## Task requirements
Copy out all the entries exactly.

Stored entries:
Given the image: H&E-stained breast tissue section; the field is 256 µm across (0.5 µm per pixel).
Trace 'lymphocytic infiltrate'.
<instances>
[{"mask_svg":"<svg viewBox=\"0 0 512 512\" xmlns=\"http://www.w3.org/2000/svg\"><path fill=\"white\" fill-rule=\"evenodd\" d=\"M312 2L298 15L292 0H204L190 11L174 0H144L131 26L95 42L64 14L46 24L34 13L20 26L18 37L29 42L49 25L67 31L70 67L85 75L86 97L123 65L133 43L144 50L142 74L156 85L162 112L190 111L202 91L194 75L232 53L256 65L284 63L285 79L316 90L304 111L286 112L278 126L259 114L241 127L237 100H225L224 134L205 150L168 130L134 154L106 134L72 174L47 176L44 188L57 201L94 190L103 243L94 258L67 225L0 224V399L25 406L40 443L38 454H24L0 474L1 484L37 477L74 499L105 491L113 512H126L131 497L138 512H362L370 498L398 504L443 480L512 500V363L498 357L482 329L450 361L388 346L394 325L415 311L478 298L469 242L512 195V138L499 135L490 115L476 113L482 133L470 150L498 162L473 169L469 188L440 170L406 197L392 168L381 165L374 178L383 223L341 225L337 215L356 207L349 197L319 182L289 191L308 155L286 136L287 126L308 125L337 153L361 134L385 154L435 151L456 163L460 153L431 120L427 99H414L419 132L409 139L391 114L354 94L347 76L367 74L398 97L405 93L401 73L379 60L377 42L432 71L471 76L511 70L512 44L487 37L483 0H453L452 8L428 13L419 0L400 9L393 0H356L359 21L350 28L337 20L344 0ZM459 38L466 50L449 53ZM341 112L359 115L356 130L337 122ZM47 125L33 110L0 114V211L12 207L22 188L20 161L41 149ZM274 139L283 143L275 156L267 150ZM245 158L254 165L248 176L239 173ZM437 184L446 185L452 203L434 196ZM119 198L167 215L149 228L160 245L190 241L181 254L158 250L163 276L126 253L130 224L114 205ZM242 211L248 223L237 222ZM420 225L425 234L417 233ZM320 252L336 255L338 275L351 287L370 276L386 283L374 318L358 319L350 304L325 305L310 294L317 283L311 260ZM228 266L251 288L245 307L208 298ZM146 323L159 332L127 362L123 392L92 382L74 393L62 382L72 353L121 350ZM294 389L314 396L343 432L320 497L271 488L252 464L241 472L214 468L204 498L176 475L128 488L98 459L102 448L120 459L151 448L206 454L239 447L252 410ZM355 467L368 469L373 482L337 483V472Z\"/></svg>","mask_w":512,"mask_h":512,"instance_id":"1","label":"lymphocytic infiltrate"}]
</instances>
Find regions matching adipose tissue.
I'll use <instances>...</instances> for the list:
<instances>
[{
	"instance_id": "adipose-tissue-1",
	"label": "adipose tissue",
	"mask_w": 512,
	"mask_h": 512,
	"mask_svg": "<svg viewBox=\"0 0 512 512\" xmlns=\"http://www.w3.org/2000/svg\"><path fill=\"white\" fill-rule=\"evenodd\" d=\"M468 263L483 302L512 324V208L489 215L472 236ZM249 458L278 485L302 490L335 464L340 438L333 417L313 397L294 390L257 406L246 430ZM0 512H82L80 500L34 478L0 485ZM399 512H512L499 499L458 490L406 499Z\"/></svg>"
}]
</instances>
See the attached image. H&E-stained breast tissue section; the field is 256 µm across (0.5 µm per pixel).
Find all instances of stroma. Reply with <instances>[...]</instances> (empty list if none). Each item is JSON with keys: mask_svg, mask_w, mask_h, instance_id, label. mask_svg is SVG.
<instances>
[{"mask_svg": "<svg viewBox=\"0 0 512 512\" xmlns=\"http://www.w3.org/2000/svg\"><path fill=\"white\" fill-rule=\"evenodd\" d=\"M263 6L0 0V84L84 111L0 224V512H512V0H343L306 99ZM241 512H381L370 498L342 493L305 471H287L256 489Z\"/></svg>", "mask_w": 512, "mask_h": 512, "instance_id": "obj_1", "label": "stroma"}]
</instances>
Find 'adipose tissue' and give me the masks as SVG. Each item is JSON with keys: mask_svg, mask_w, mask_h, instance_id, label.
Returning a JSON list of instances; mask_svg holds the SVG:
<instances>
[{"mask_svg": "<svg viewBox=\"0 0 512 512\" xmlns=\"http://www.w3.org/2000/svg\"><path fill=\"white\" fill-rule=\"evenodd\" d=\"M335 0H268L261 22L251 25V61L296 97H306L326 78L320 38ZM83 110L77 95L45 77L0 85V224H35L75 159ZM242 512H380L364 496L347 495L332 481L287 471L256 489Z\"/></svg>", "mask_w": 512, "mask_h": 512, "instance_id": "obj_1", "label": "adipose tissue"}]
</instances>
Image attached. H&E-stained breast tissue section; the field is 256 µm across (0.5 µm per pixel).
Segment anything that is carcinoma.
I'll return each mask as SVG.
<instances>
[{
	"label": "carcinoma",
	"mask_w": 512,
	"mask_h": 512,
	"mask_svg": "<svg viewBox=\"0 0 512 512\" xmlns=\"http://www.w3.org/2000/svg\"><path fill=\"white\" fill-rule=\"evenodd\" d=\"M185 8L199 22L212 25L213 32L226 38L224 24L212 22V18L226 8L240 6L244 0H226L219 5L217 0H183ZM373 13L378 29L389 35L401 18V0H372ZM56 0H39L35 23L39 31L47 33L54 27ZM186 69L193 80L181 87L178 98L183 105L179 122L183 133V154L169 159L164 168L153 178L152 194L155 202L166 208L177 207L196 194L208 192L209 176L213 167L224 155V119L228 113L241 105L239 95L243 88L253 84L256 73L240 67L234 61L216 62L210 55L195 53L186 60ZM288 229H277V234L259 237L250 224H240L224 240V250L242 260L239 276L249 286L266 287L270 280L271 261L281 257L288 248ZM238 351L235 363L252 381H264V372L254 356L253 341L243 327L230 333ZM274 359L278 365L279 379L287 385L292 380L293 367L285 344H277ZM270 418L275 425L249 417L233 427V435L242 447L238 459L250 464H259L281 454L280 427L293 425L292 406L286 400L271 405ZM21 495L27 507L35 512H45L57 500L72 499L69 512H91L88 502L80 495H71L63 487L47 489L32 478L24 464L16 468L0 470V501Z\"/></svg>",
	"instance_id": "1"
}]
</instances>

## Task output
Given the image: H&E-stained breast tissue section; the field is 256 µm across (0.5 µm per pixel).
Trace 'lymphocytic infiltrate'.
<instances>
[{"mask_svg":"<svg viewBox=\"0 0 512 512\" xmlns=\"http://www.w3.org/2000/svg\"><path fill=\"white\" fill-rule=\"evenodd\" d=\"M312 2L298 15L292 0H204L190 11L174 0H144L131 26L95 42L64 14L46 24L34 13L20 26L18 37L29 42L49 25L67 31L70 67L85 75L86 97L123 65L133 43L144 50L142 74L156 85L162 112L190 111L202 91L194 75L232 53L256 65L284 63L285 79L316 90L304 111L286 112L278 126L259 114L241 127L237 100H225L224 134L205 150L168 130L134 154L106 134L72 174L47 176L44 188L57 201L94 190L103 243L94 258L67 225L0 224V399L25 406L40 443L38 454H24L0 474L1 484L37 477L74 499L105 491L113 512H126L131 497L138 512H362L370 498L398 504L443 480L512 500V363L498 357L482 329L450 361L388 346L394 325L415 311L478 298L469 242L512 195V138L499 135L490 115L476 113L482 133L470 150L498 162L473 169L469 188L440 170L406 197L392 168L381 165L374 178L383 223L341 225L337 215L356 207L349 197L319 182L289 191L308 155L286 136L287 126L308 125L337 153L361 134L385 154L435 151L456 163L460 153L431 120L427 99H414L419 132L409 139L391 114L354 94L347 76L367 74L398 97L405 93L401 73L379 60L377 42L432 71L471 76L511 70L512 44L487 37L483 0H453L452 8L428 13L419 0L400 9L393 0H356L359 21L350 28L337 20L344 0ZM459 38L466 50L449 53ZM341 112L359 115L356 130L337 122ZM47 125L33 110L0 114V211L12 207L22 188L20 161L41 149ZM274 139L283 143L275 156L267 150ZM245 158L254 165L248 176L239 173ZM437 184L446 185L452 203L434 196ZM119 198L167 215L149 228L160 245L190 241L181 254L158 250L163 276L126 253L130 224L114 205ZM242 211L248 223L237 222ZM420 225L425 234L417 233ZM320 252L336 255L338 275L351 287L370 276L386 283L374 318L358 319L350 304L325 305L310 294L317 283L311 260ZM228 266L251 288L245 307L208 298ZM146 323L159 332L127 362L123 392L92 382L74 393L62 382L72 353L121 350ZM294 389L314 396L343 432L320 497L271 488L252 464L241 472L214 468L204 498L176 475L128 488L98 459L102 448L120 459L151 448L206 454L239 447L252 410ZM355 467L368 469L373 482L337 483V472Z\"/></svg>","mask_w":512,"mask_h":512,"instance_id":"1","label":"lymphocytic infiltrate"}]
</instances>
Find regions matching adipose tissue.
I'll use <instances>...</instances> for the list:
<instances>
[{
	"instance_id": "adipose-tissue-1",
	"label": "adipose tissue",
	"mask_w": 512,
	"mask_h": 512,
	"mask_svg": "<svg viewBox=\"0 0 512 512\" xmlns=\"http://www.w3.org/2000/svg\"><path fill=\"white\" fill-rule=\"evenodd\" d=\"M468 263L483 302L512 324V208L489 215L472 236ZM249 458L278 485L302 490L335 464L340 438L333 417L313 397L294 390L257 406L246 430ZM0 512H82L80 500L34 478L0 485ZM399 512H512L499 499L458 490L406 499Z\"/></svg>"
}]
</instances>
See the attached image. H&E-stained breast tissue section; the field is 256 µm across (0.5 µm per pixel).
Find all instances of stroma. Reply with <instances>[...]</instances> (empty list if none). Each item is JSON with keys: mask_svg, mask_w, mask_h, instance_id, label. mask_svg is SVG.
<instances>
[{"mask_svg": "<svg viewBox=\"0 0 512 512\" xmlns=\"http://www.w3.org/2000/svg\"><path fill=\"white\" fill-rule=\"evenodd\" d=\"M263 6L0 0V84L84 111L0 224V512H512V0H343L306 99ZM241 512H381L370 498L342 493L305 471H287L256 489Z\"/></svg>", "mask_w": 512, "mask_h": 512, "instance_id": "obj_1", "label": "stroma"}]
</instances>
Find 'adipose tissue' and give me the masks as SVG. Each item is JSON with keys: mask_svg, mask_w, mask_h, instance_id, label.
Returning a JSON list of instances; mask_svg holds the SVG:
<instances>
[{"mask_svg": "<svg viewBox=\"0 0 512 512\" xmlns=\"http://www.w3.org/2000/svg\"><path fill=\"white\" fill-rule=\"evenodd\" d=\"M335 0H268L261 22L251 25V61L296 97H306L326 78L320 38ZM83 110L77 95L45 77L0 85V224H35L75 159ZM242 512H380L364 496L347 495L332 481L287 471L256 489Z\"/></svg>", "mask_w": 512, "mask_h": 512, "instance_id": "obj_1", "label": "adipose tissue"}]
</instances>
Image attached. H&E-stained breast tissue section; the field is 256 µm across (0.5 µm per pixel).
Segment anything that is carcinoma.
I'll return each mask as SVG.
<instances>
[{
	"label": "carcinoma",
	"mask_w": 512,
	"mask_h": 512,
	"mask_svg": "<svg viewBox=\"0 0 512 512\" xmlns=\"http://www.w3.org/2000/svg\"><path fill=\"white\" fill-rule=\"evenodd\" d=\"M185 8L199 22L212 25L213 32L226 38L224 24L212 22V18L226 8L240 6L244 0H226L219 5L217 0H183ZM373 13L378 29L389 35L401 18V0H372ZM56 0H39L35 23L39 31L47 33L54 27ZM186 69L193 80L181 87L178 98L183 105L179 122L183 133V154L169 159L164 168L153 178L152 194L155 202L166 208L177 207L196 194L208 192L209 176L213 167L224 155V119L228 113L241 105L239 95L243 88L253 84L256 73L240 67L234 61L216 62L210 55L195 53L186 60ZM288 229H277V234L259 237L250 224H240L224 240V250L242 260L239 276L249 286L266 287L270 280L271 261L281 257L288 248ZM238 351L235 363L252 381H264V372L254 356L253 341L243 327L230 333ZM274 359L278 365L279 379L287 385L292 380L293 367L285 344H277ZM270 418L275 425L249 417L233 427V435L242 447L238 459L250 464H259L281 454L280 427L293 425L292 406L286 400L271 405ZM21 495L27 507L35 512H45L57 500L72 499L69 512H91L88 502L80 495H71L63 487L47 489L32 478L24 464L16 468L0 470V501Z\"/></svg>",
	"instance_id": "1"
}]
</instances>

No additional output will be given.